#### [WHAT NEEDS TO BE DONE]
The records that follow must be reproduced in full, exactly as written.

### DATA FOR THIS TASK

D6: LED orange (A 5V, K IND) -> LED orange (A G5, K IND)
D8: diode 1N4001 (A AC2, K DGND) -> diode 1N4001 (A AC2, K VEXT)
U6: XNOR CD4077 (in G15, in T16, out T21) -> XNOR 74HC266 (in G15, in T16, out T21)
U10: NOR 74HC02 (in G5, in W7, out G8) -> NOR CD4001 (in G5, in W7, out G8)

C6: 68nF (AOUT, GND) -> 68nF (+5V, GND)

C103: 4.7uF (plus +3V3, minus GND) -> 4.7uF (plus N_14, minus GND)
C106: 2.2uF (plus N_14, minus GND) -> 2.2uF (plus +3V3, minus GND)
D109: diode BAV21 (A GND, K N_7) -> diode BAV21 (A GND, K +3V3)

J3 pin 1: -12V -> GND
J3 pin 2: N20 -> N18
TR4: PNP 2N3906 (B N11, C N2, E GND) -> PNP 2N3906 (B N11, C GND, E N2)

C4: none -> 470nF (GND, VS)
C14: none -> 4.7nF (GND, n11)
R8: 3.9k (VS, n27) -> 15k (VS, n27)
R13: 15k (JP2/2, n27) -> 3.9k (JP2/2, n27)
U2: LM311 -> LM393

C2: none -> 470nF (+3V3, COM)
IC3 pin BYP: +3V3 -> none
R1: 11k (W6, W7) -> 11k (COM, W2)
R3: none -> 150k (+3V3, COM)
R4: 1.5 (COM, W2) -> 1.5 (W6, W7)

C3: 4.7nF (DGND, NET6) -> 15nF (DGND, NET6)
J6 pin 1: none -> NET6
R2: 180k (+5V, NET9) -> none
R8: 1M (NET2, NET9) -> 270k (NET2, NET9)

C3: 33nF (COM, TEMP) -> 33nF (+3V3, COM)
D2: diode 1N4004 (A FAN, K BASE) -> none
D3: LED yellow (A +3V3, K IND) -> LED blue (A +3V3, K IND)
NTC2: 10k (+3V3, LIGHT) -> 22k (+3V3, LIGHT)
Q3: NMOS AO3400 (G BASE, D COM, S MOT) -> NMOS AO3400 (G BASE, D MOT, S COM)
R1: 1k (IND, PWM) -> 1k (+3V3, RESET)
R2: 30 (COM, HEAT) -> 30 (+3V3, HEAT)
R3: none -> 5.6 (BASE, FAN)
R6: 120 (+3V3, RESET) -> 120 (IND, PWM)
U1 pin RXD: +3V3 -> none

######

#### [EXERCISE RESPONSE]
D6: LED orange (A 5V, K IND) -> LED orange (A G5, K IND)
D8: diode 1N4001 (A AC2, K DGND) -> diode 1N4001 (A AC2, K VEXT)
U6: XNOR CD4077 (in G15, in T16, out T21) -> XNOR 74HC266 (in G15, in T16, out T21)
U10: NOR 74HC02 (in G5, in W7, out G8) -> NOR CD4001 (in G5, in W7, out G8)

C6: 68nF (AOUT, GND) -> 68nF (+5V, GND)

C103: 4.7uF (plus +3V3, minus GND) -> 4.7uF (plus N_14, minus GND)
C106: 2.2uF (plus N_14, minus GND) -> 2.2uF (plus +3V3, minus GND)
D109: diode BAV21 (A GND, K N_7) -> diode BAV21 (A GND, K +3V3)

J3 pin 1: -12V -> GND
J3 pin 2: N20 -> N18
TR4: PNP 2N3906 (B N11, C N2, E GND) -> PNP 2N3906 (B N11, C GND, E N2)

C4: none -> 470nF (GND, VS)
C14: none -> 4.7nF (GND, n11)
R8: 3.9k (VS, n27) -> 15k (VS, n27)
R13: 15k (JP2/2, n27) -> 3.9k (JP2/2, n27)
U2: LM311 -> LM393

C2: none -> 470nF (+3V3, COM)
IC3 pin BYP: +3V3 -> none
R1: 11k (W6, W7) -> 11k (COM, W2)
R3: none -> 150k (+3V3, COM)
R4: 1.5 (COM, W2) -> 1.5 (W6, W7)

C3: 4.7nF (DGND, NET6) -> 15nF (DGND, NET6)
J6 pin 1: none -> NET6
R2: 180k (+5V, NET9) -> none
R8: 1M (NET2, NET9) -> 270k (NET2, NET9)

C3: 33nF (COM, TEMP) -> 33nF (+3V3, COM)
D2: diode 1N4004 (A FAN, K BASE) -> none
D3: LED yellow (A +3V3, K IND) -> LED blue (A +3V3, K IND)
NTC2: 10k (+3V3, LIGHT) -> 22k (+3V3, LIGHT)
Q3: NMOS AO3400 (G BASE, D COM, S MOT) -> NMOS AO3400 (G BASE, D MOT, S COM)
R1: 1k (IND, PWM) -> 1k (+3V3, RESET)
R2: 30 (COM, HEAT) -> 30 (+3V3, HEAT)
R3: none -> 5.6 (BASE, FAN)
R6: 120 (+3V3, RESET) -> 120 (IND, PWM)
U1 pin RXD: +3V3 -> none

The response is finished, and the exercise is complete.